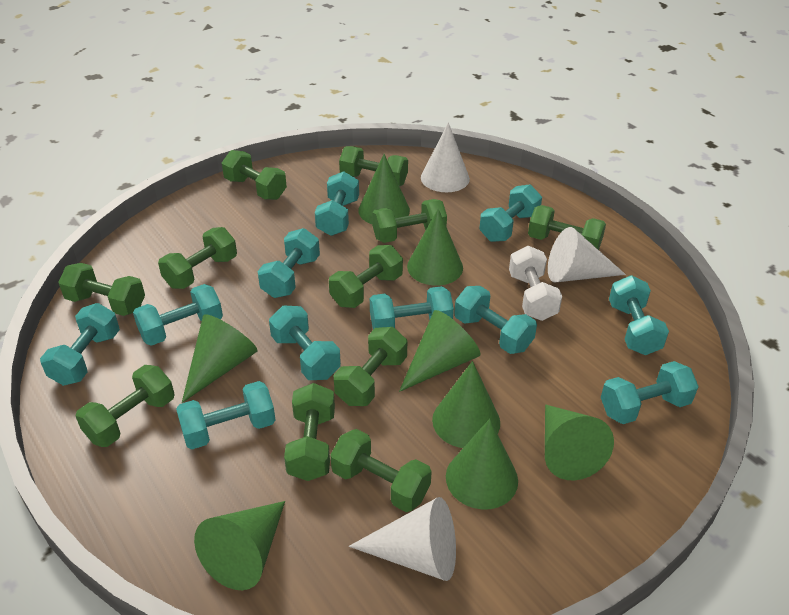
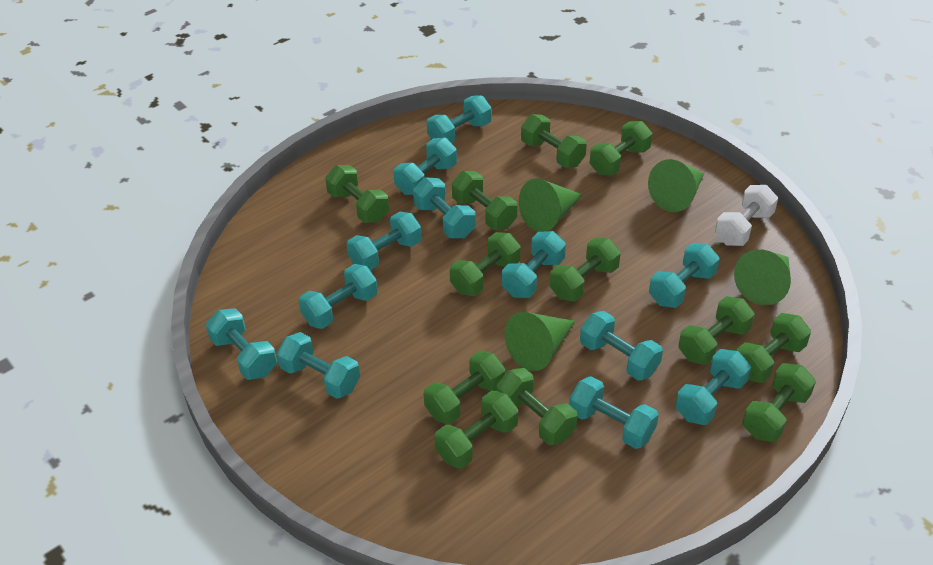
green cone: 8 -> 4
green dumbbell: 11 -> 12
turquoise dumbbell: 11 -> 12
white cone: 3 -> 0

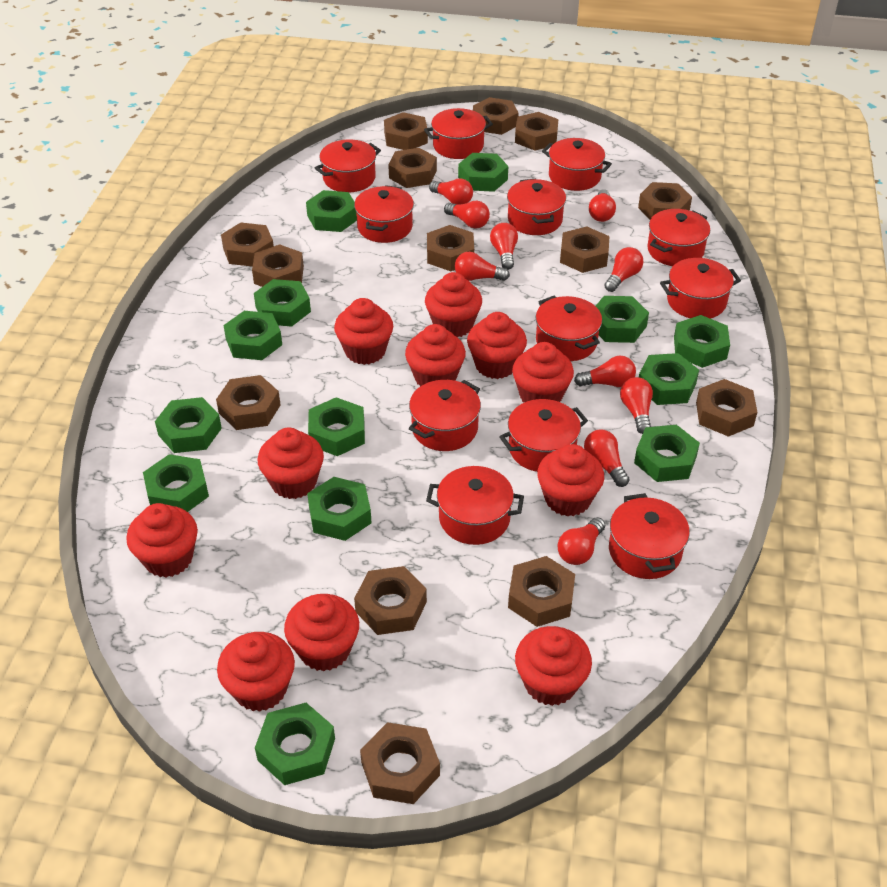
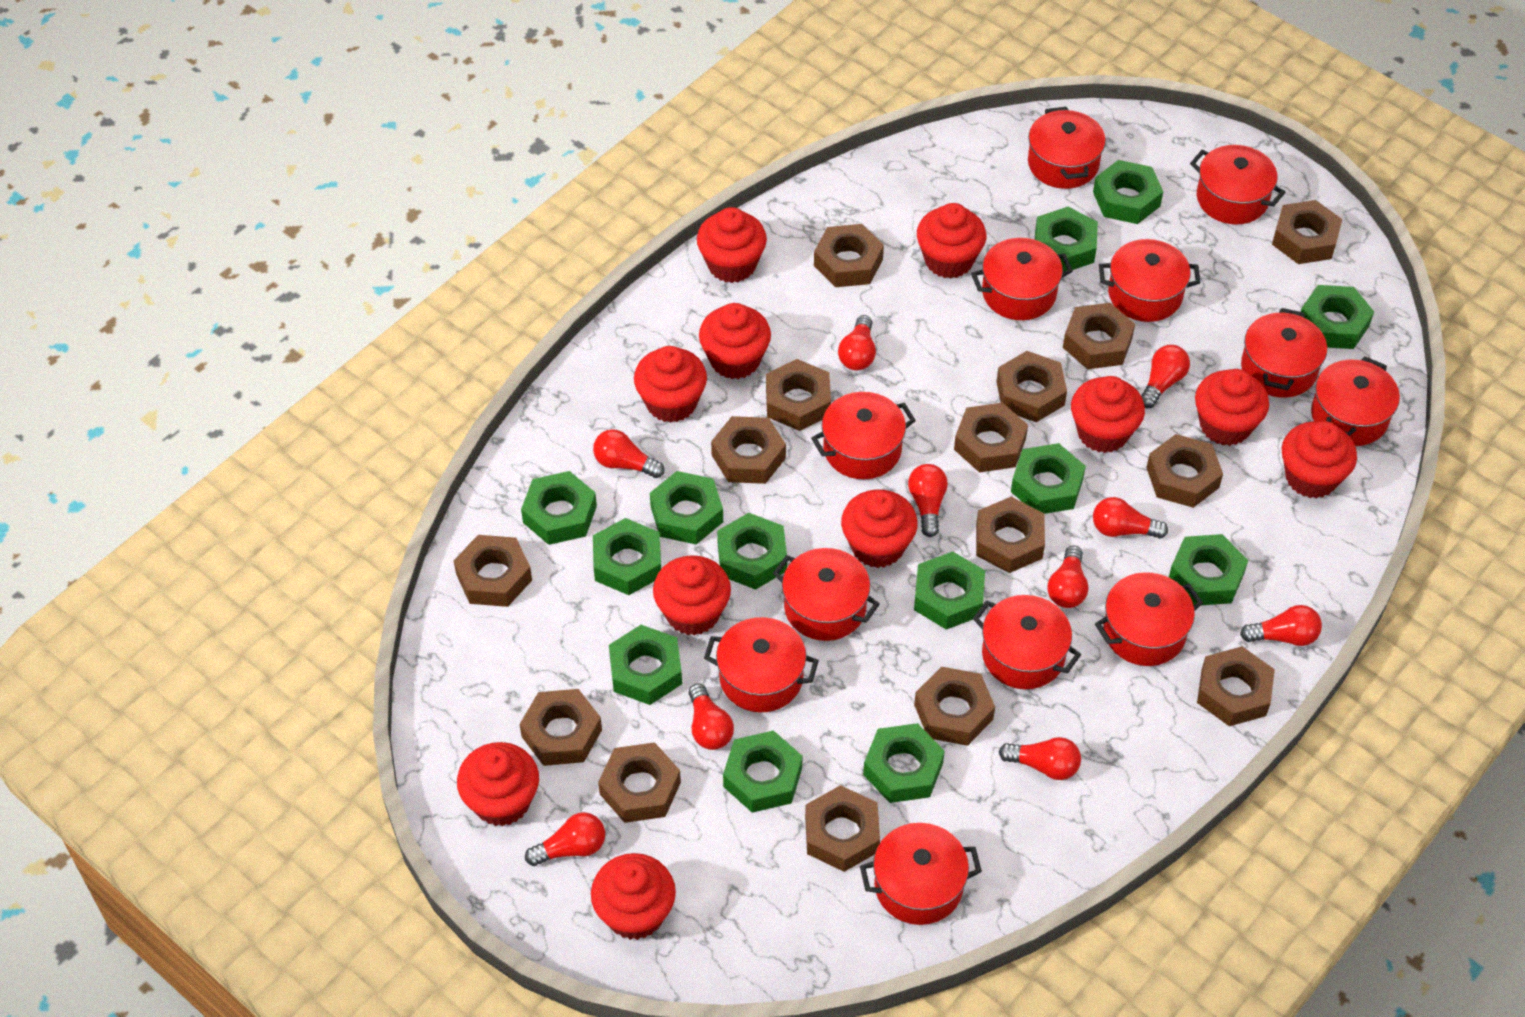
brown nut: 14 -> 15

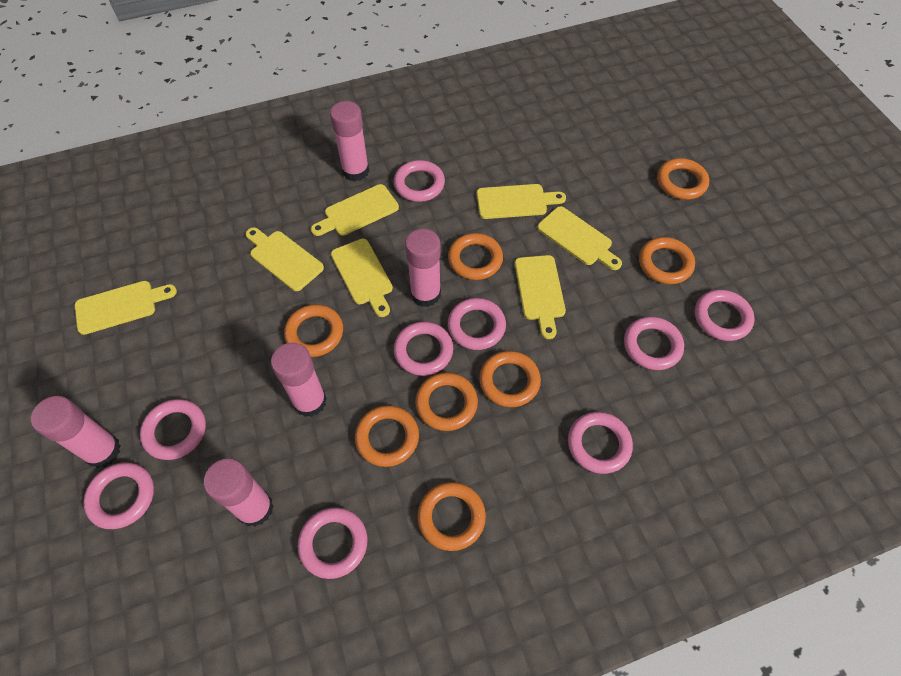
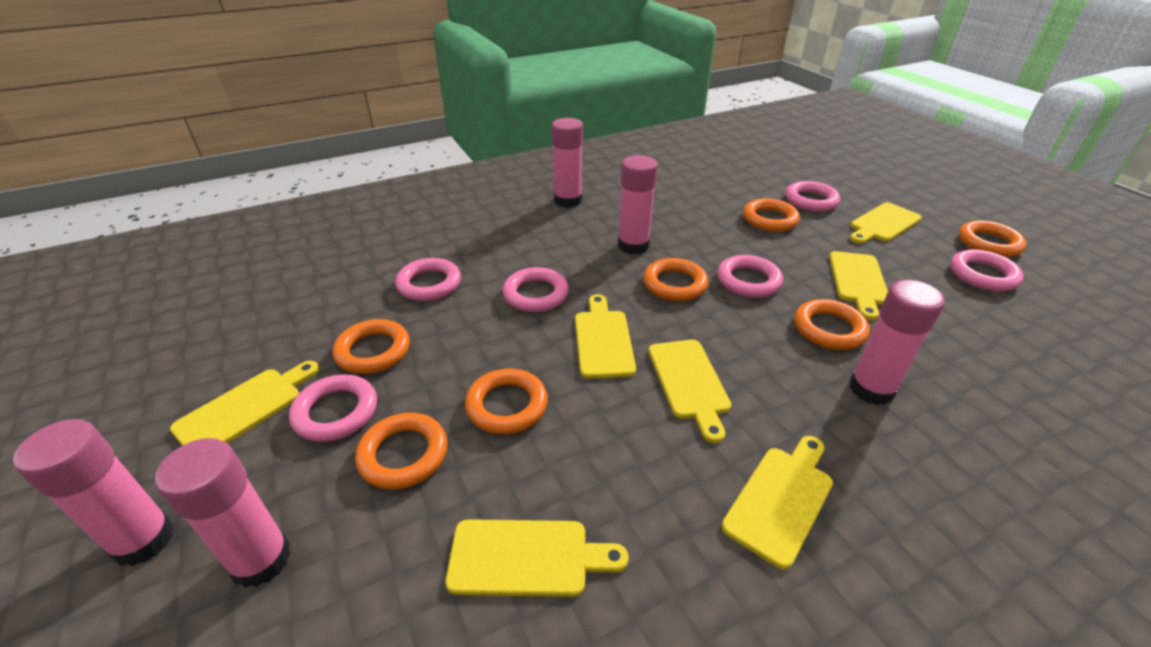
orange ring: 8 -> 7
pink ring: 9 -> 6

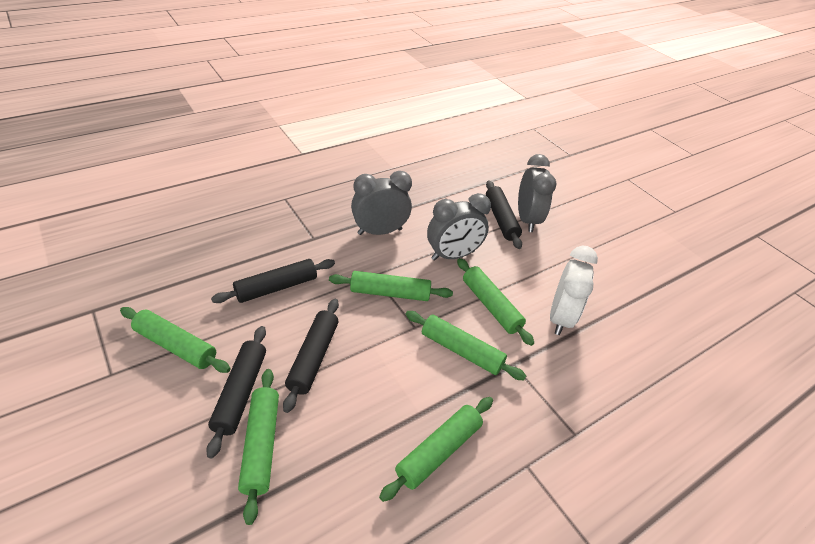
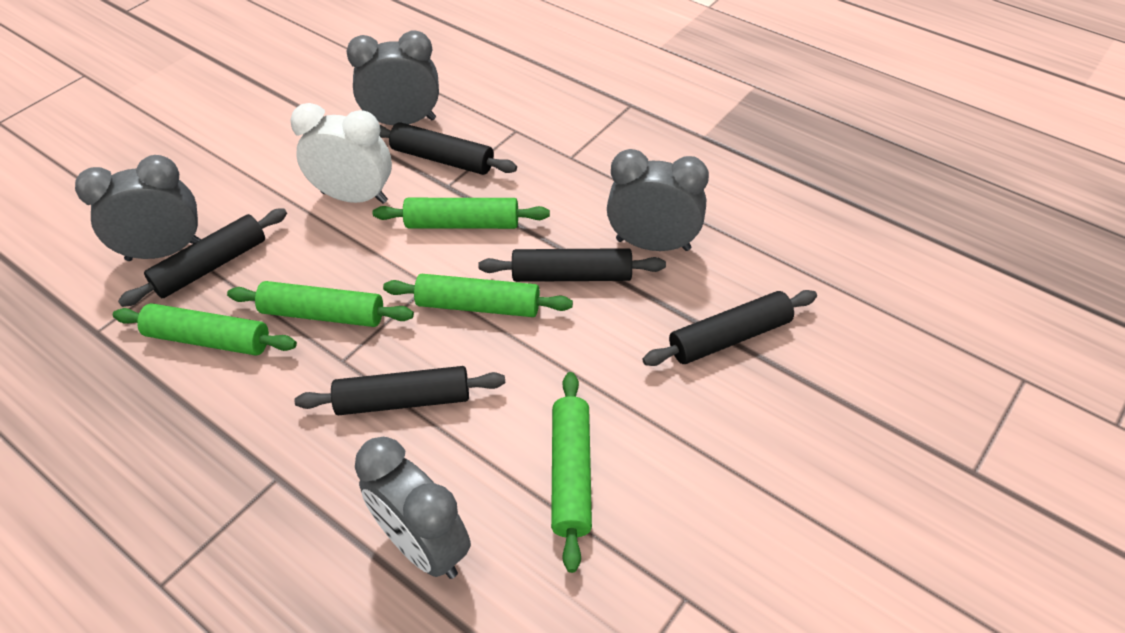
black rolling pin: 4 -> 5
green rolling pin: 6 -> 5
grey clock: 3 -> 4

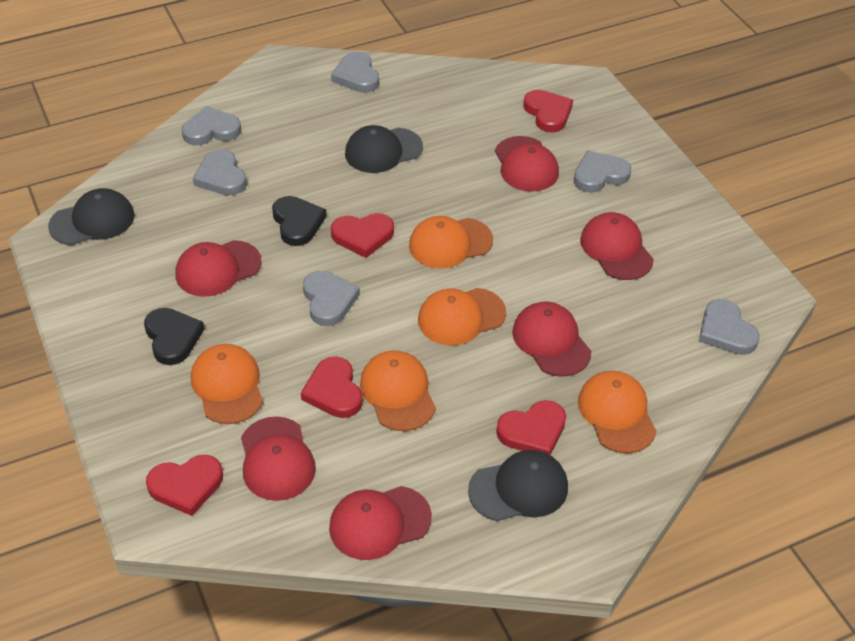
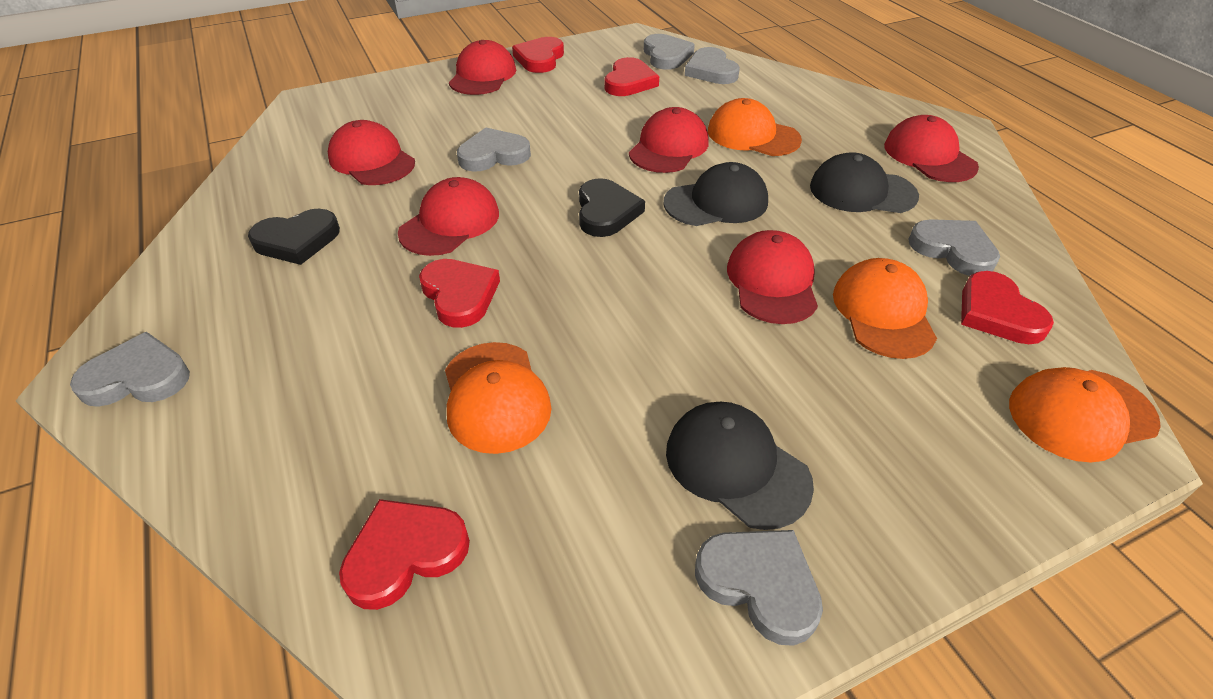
orange cap: 5 -> 4

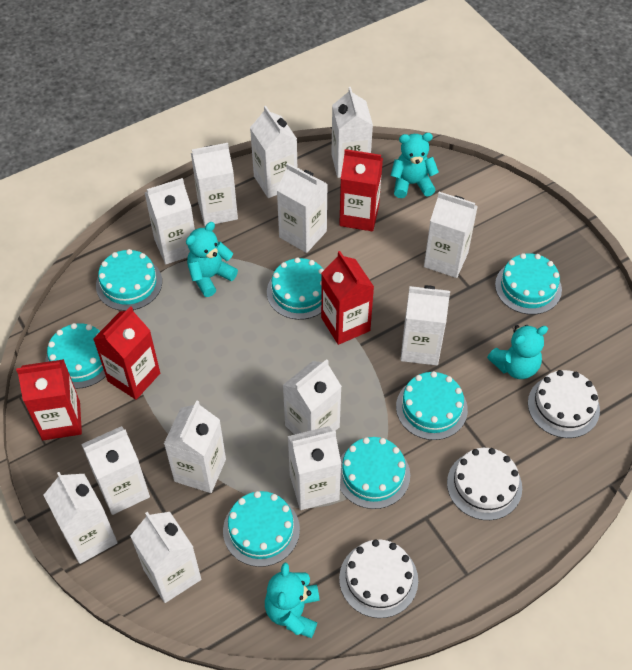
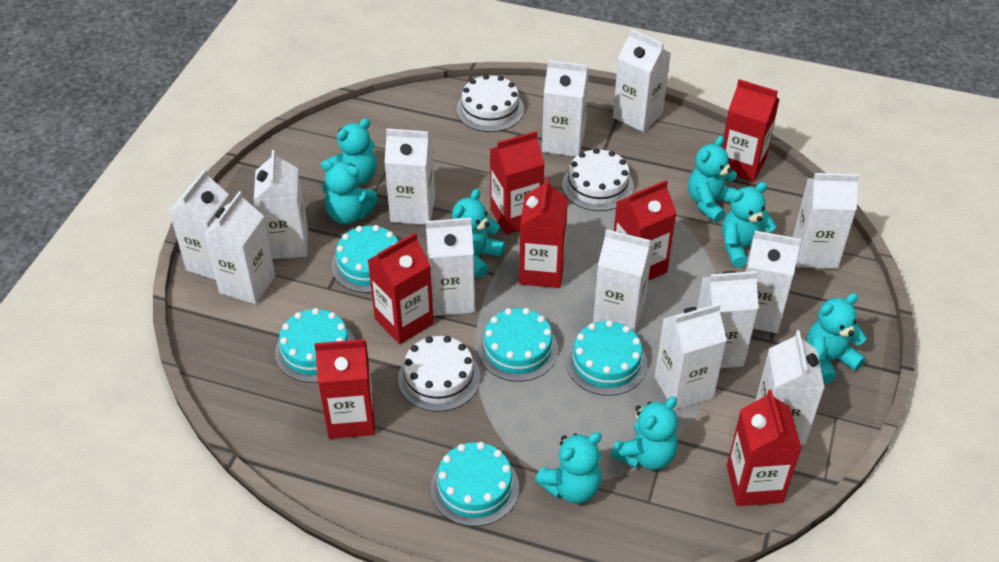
red carton: 4 -> 7
turquoise cake: 7 -> 5
turquoise teddy bear: 4 -> 8

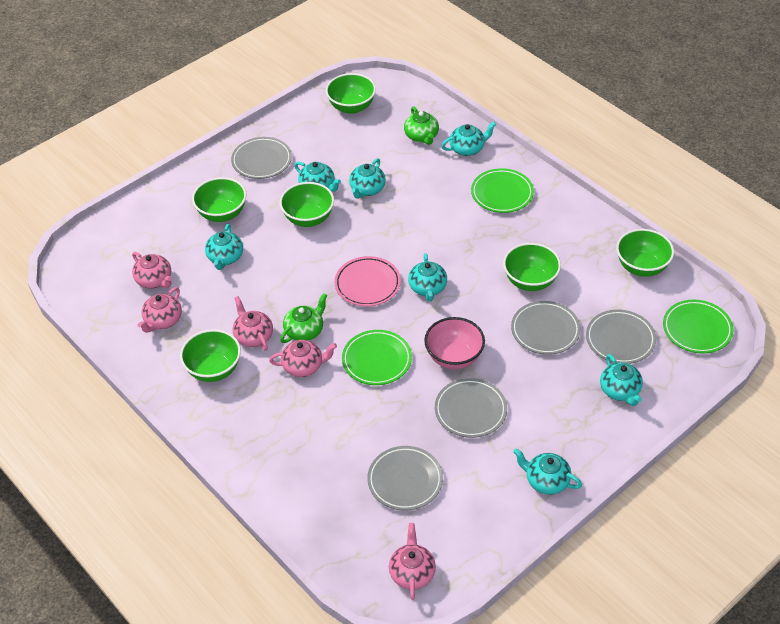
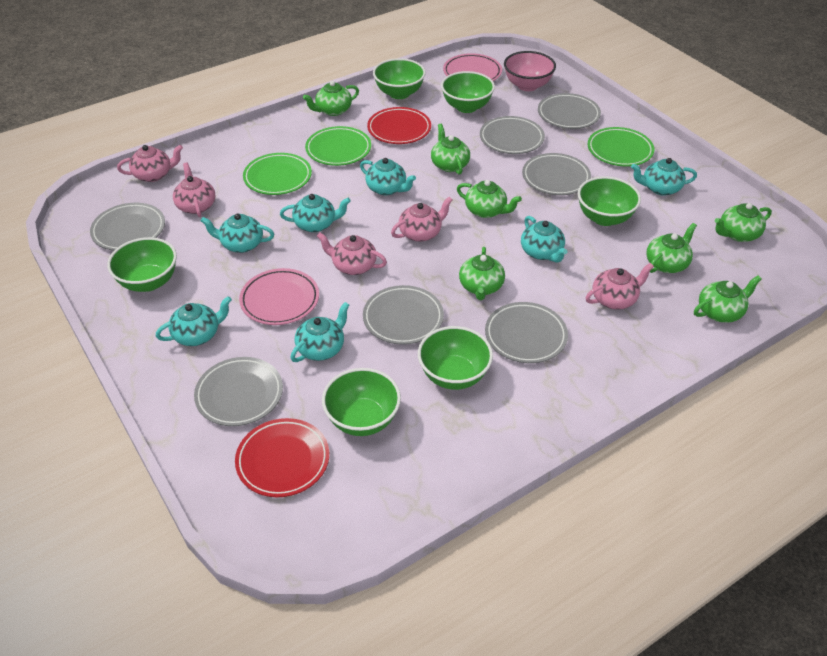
green teapot: 2 -> 7
grey plate: 5 -> 7
pink plate: 1 -> 2
red plate: 0 -> 2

________________________________________

**What this task involves**
Copy these entries precisely and drop any picture.

**Exercise result**
green cone: 8 -> 4
green dumbbell: 11 -> 12
turquoise dumbbell: 11 -> 12
white cone: 3 -> 0

brown nut: 14 -> 15

orange ring: 8 -> 7
pink ring: 9 -> 6

black rolling pin: 4 -> 5
green rolling pin: 6 -> 5
grey clock: 3 -> 4

orange cap: 5 -> 4

red carton: 4 -> 7
turquoise cake: 7 -> 5
turquoise teddy bear: 4 -> 8

green teapot: 2 -> 7
grey plate: 5 -> 7
pink plate: 1 -> 2
red plate: 0 -> 2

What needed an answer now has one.